**EXERCISE GOAL**. Only the text of the records belongs in the answer, copied exactly, with every picture omitted.

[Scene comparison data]
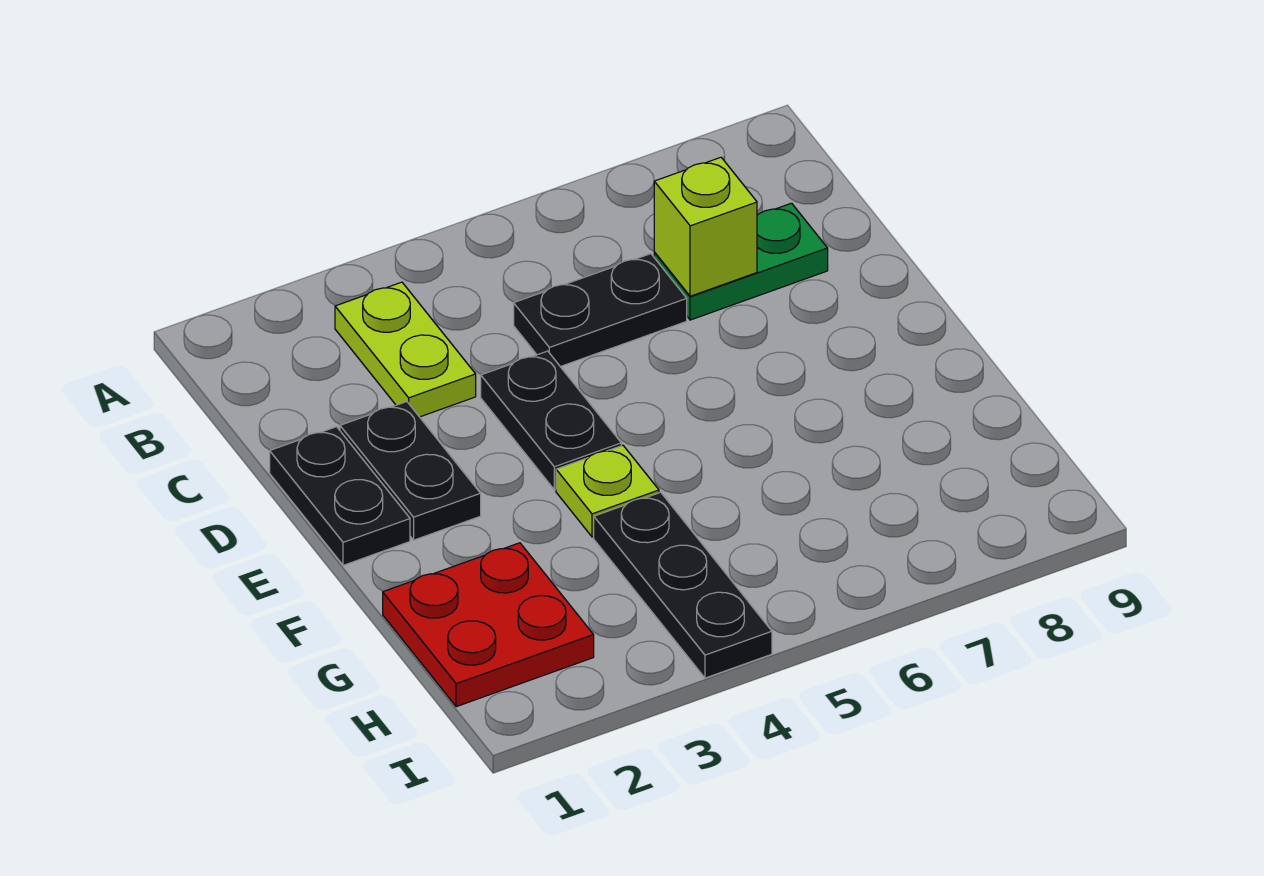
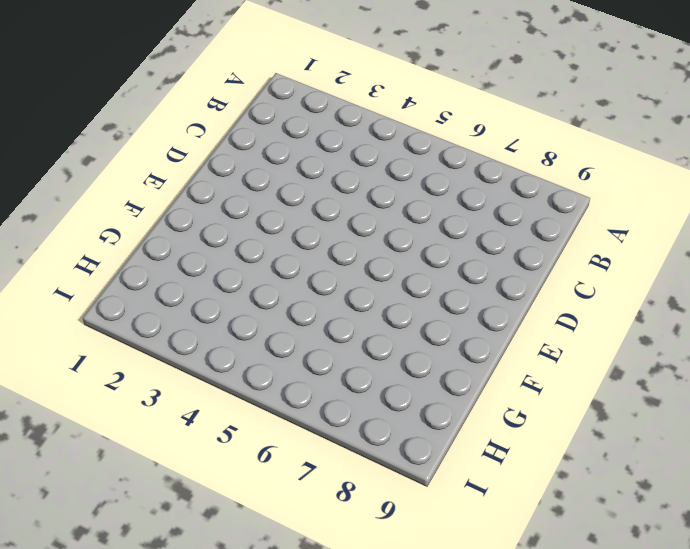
none -> lime plate B3:C3 level 1
none -> black plate C5:C6 level 1

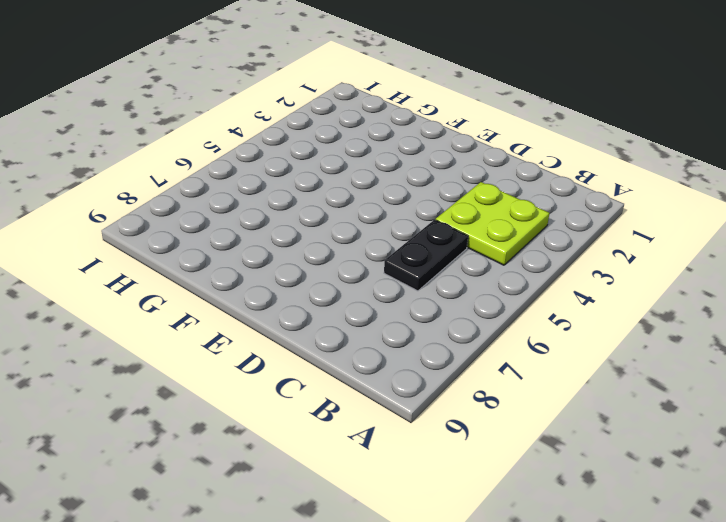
lime plate B3:C4 level 1 -> lime plate B3:C3 level 1
none -> green plate C7:C8 level 1
none -> black plate D1:E1 level 1

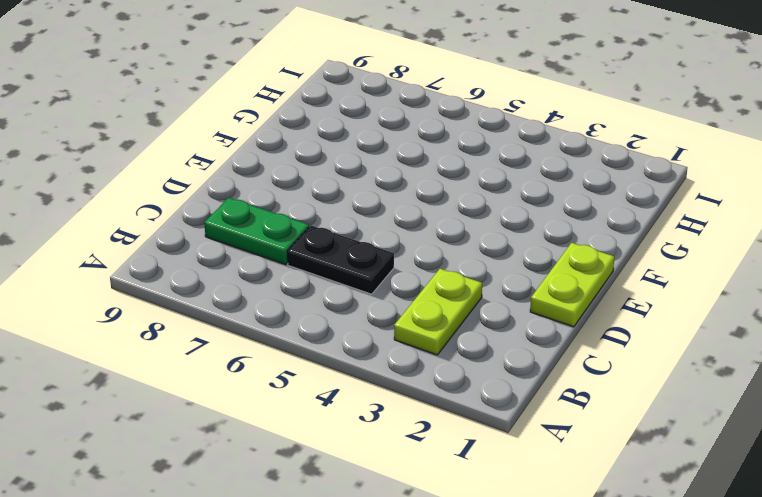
lime plate D1:E1 level 1 -> black plate D1:E1 level 1
none -> black plate D2:E2 level 1
none -> black plate D4:E4 level 1

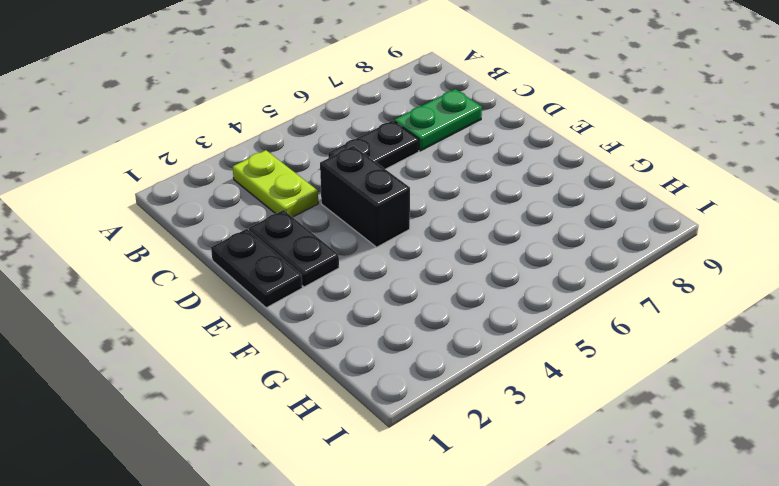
black brick D4:E4 level 1 -> black plate D4:E4 level 1
none -> lime plate F4 level 1
none -> red plate G1:H2 level 1

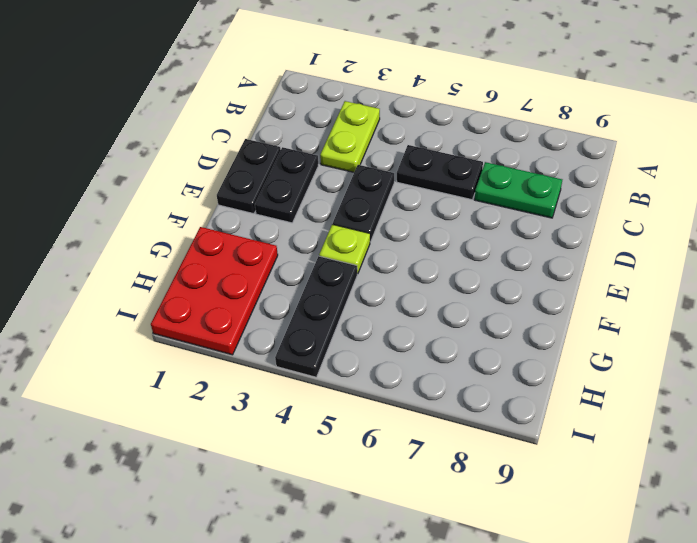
red plate G1:I2 level 1 -> red plate G1:H2 level 1
none -> lime brick C7 level 2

**WRITTEN RESPONSE**.
none -> lime plate B3:C3 level 1
none -> black plate C5:C6 level 1

lime plate B3:C4 level 1 -> lime plate B3:C3 level 1
none -> green plate C7:C8 level 1
none -> black plate D1:E1 level 1

lime plate D1:E1 level 1 -> black plate D1:E1 level 1
none -> black plate D2:E2 level 1
none -> black plate D4:E4 level 1

black brick D4:E4 level 1 -> black plate D4:E4 level 1
none -> lime plate F4 level 1
none -> red plate G1:H2 level 1

red plate G1:I2 level 1 -> red plate G1:H2 level 1
none -> lime brick C7 level 2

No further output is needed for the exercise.